EXERCISE PROMPT
Nothing but the lines from the one with "(234, 323) = (615, 305): yellow" through the final line of the entries below should be written out, each exactly as given.

INFORMATION PROVIDED
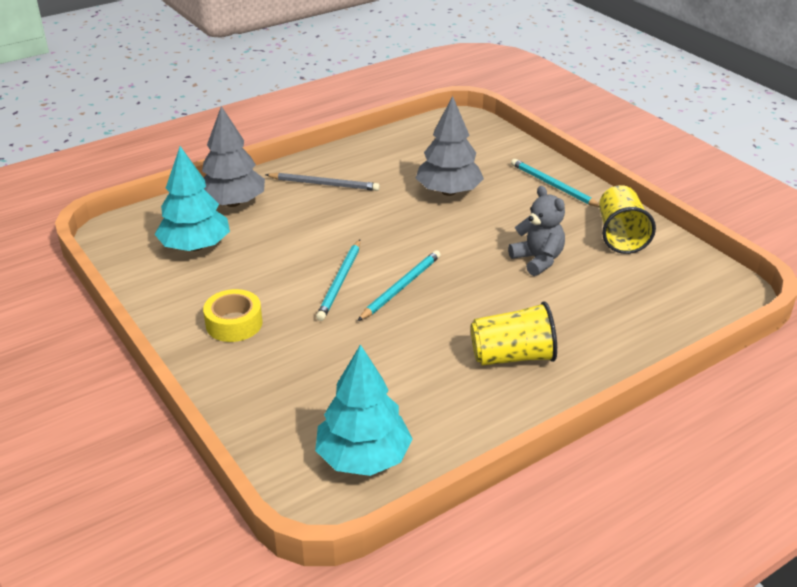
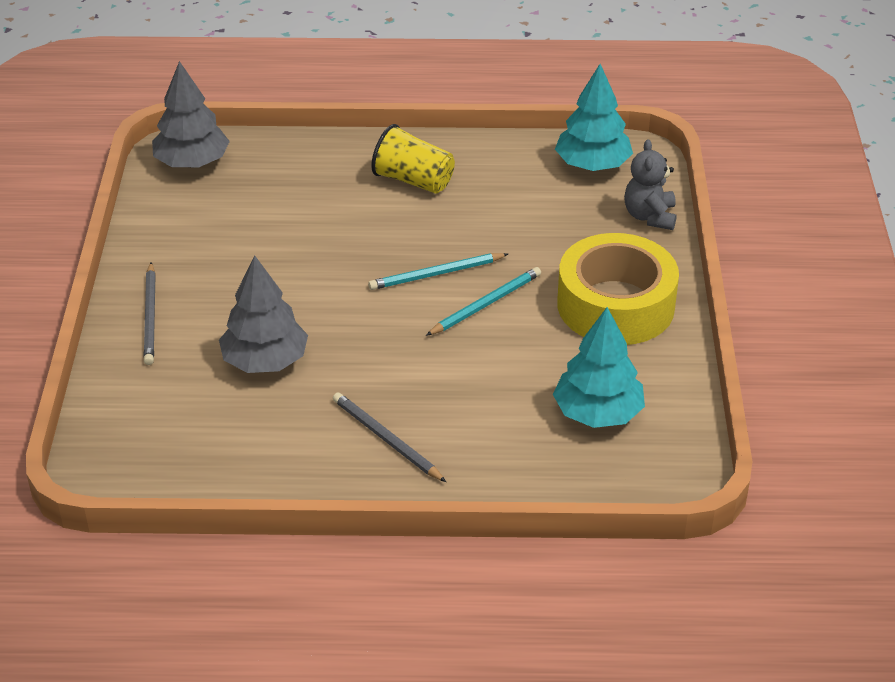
camera: 145 degrees left, 5 degrees up
(233, 203) = (514, 460): grey tree -> grey tree (192, 162)
(234, 323) = (615, 305): yellow tape -> yellow tape, size x1.99
(537, 260) = (285, 245): grey teddy bear -> grey teddy bear (650, 216)
(553, 186) = (150, 316): turquoise pencil -> grey pencil
(620, 235) = (177, 234): yellow cup -> none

EXERCISE RESULT
(234, 323) = (615, 305): yellow tape -> yellow tape, size x1.99
(537, 260) = (285, 245): grey teddy bear -> grey teddy bear (650, 216)
(553, 186) = (150, 316): turquoise pencil -> grey pencil
(620, 235) = (177, 234): yellow cup -> none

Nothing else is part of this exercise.